Data extract START

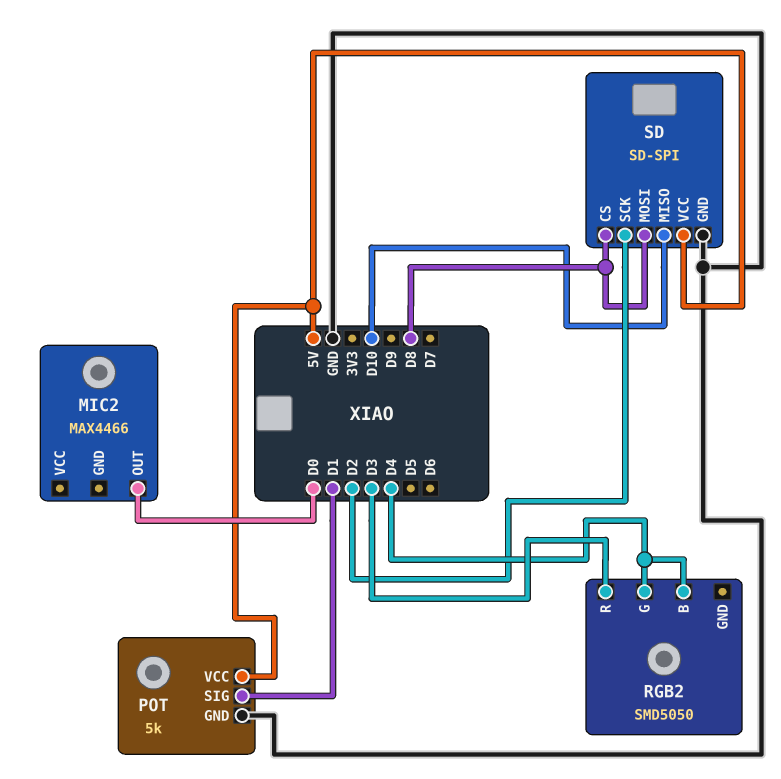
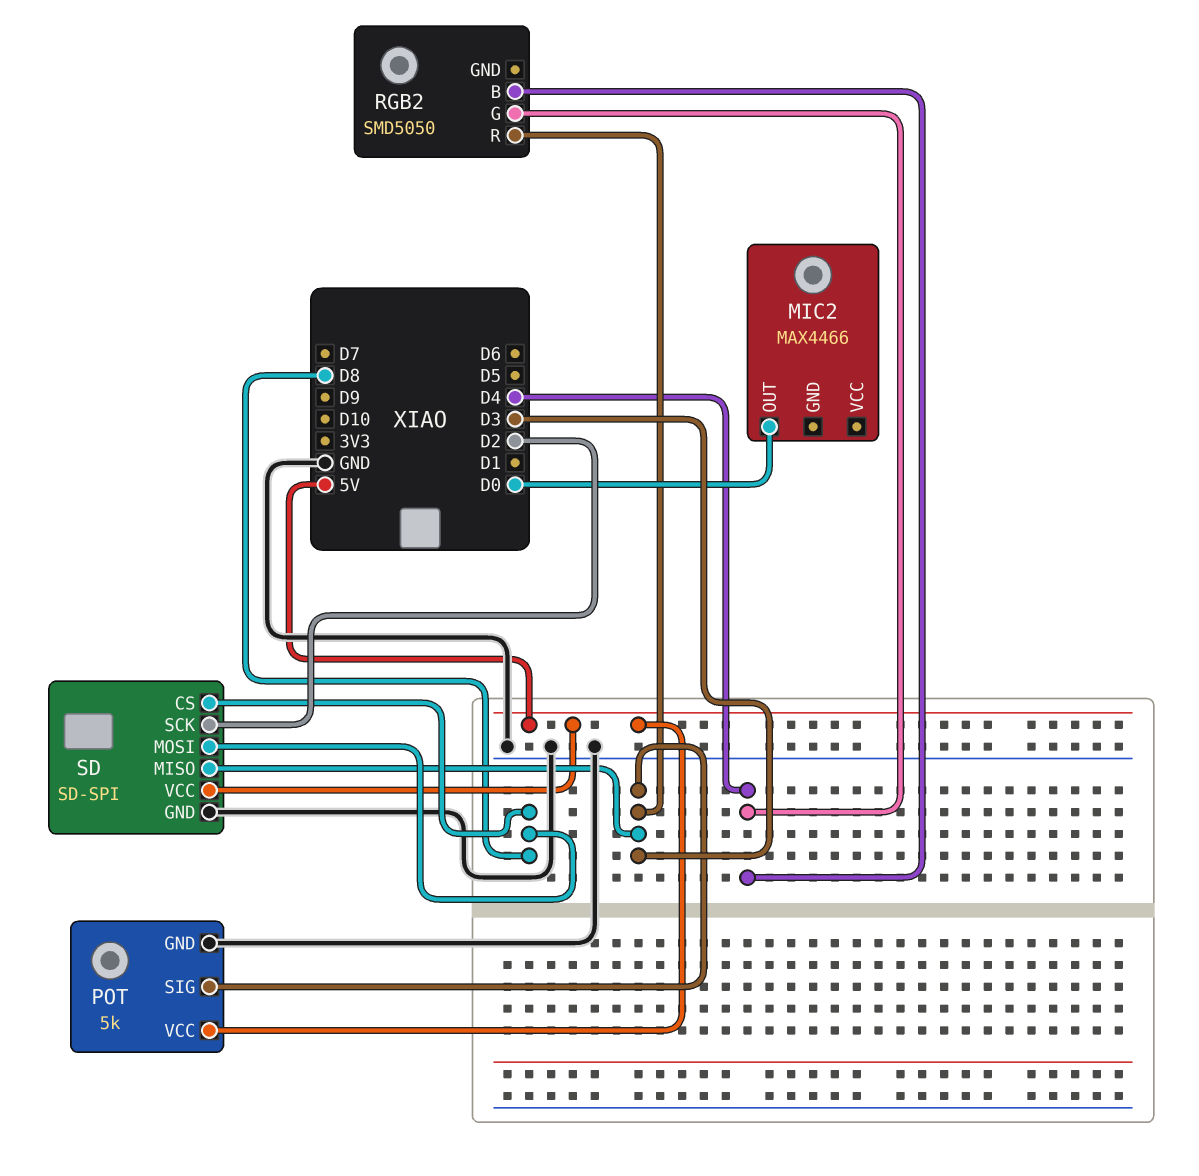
POT pin SIG: D1 -> D3
SD pin MISO: D10 -> D3

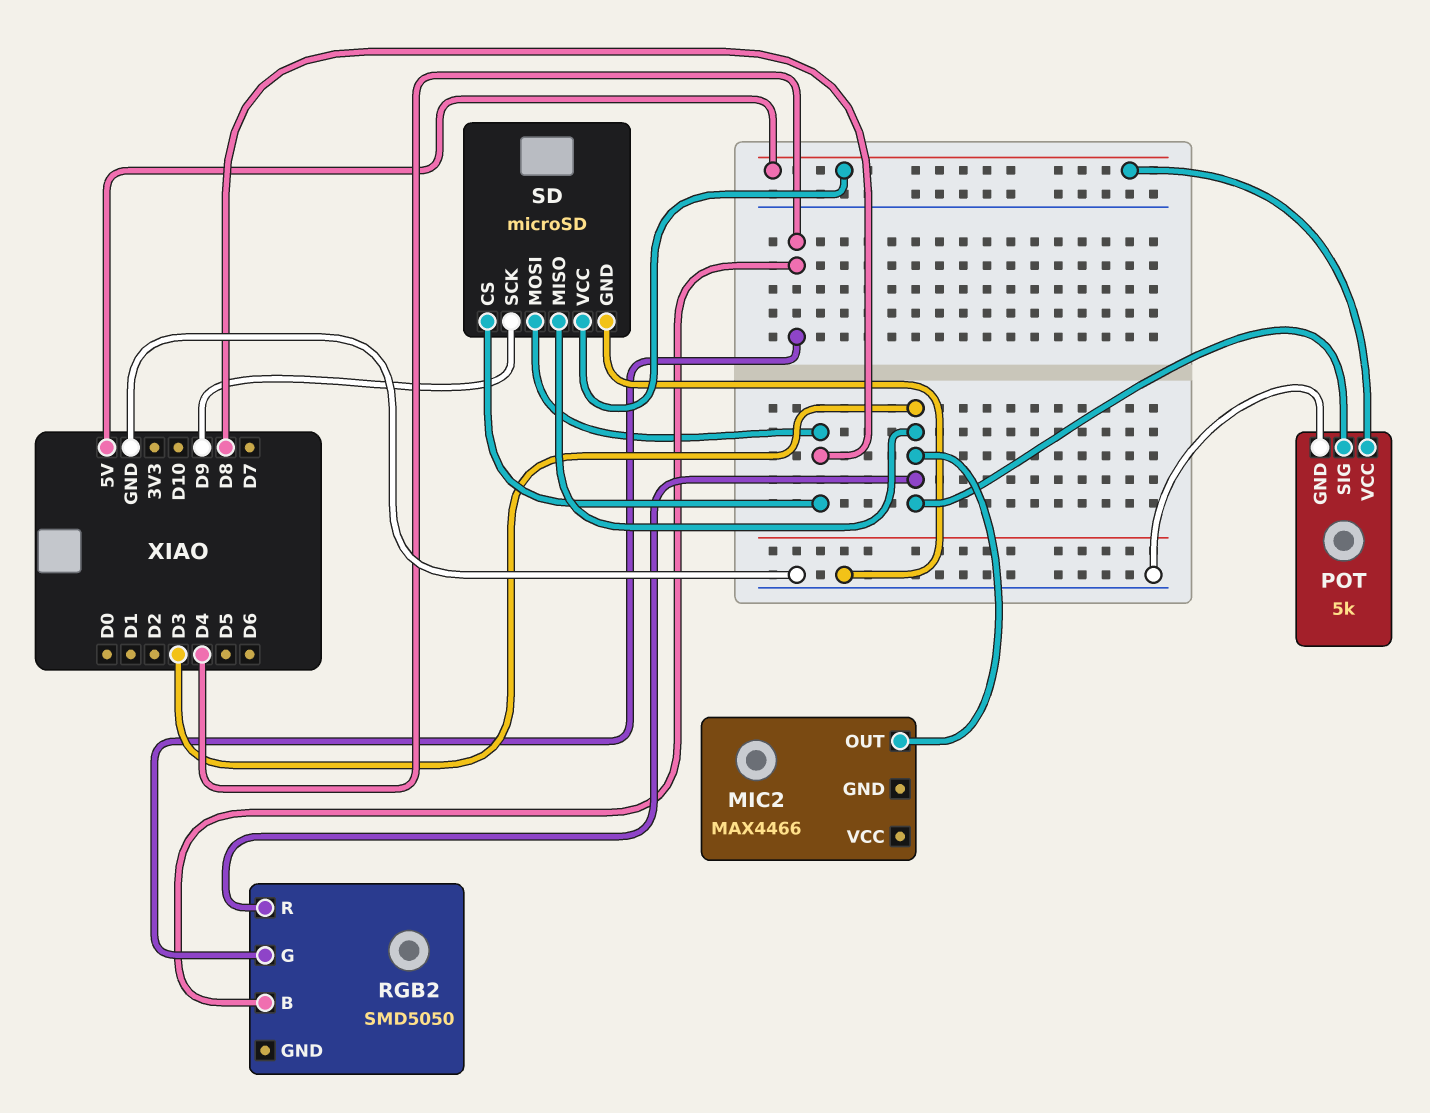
MIC2 pin OUT: D0 -> D3
SD: SD-SPI -> microSD
SD pin SCK: D2 -> D9

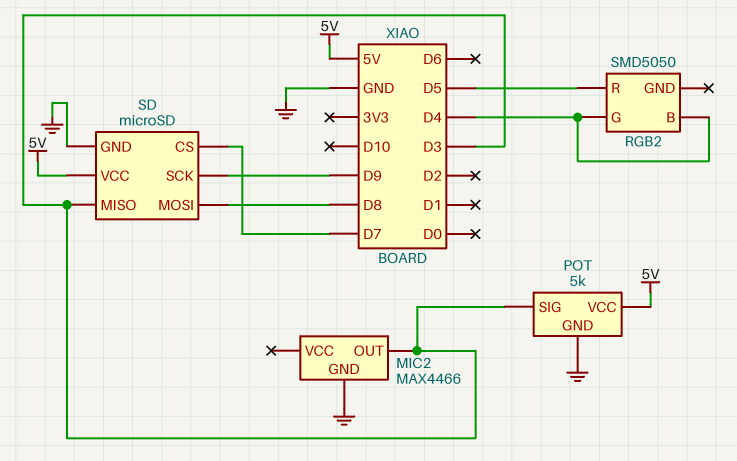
MIC2 pin GND: none -> GND
RGB2 pin R: D3 -> D5
SD pin CS: D8 -> D7

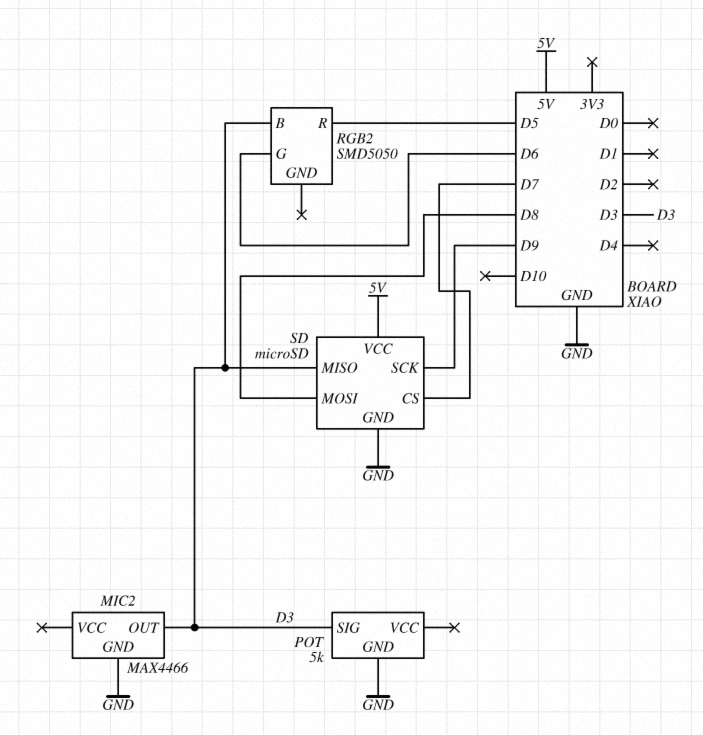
POT pin VCC: 5V -> none
RGB2 pin B: D4 -> D3
RGB2 pin G: D4 -> D6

Data extract END

— Task —
Once the line containing "SD: SD-SPI -> microSD" has been found, write out exactly that line and each one after it through the end of the data, leaving out every picture.

— Solved exercise —
SD: SD-SPI -> microSD
SD pin SCK: D2 -> D9

MIC2 pin GND: none -> GND
RGB2 pin R: D3 -> D5
SD pin CS: D8 -> D7

POT pin VCC: 5V -> none
RGB2 pin B: D4 -> D3
RGB2 pin G: D4 -> D6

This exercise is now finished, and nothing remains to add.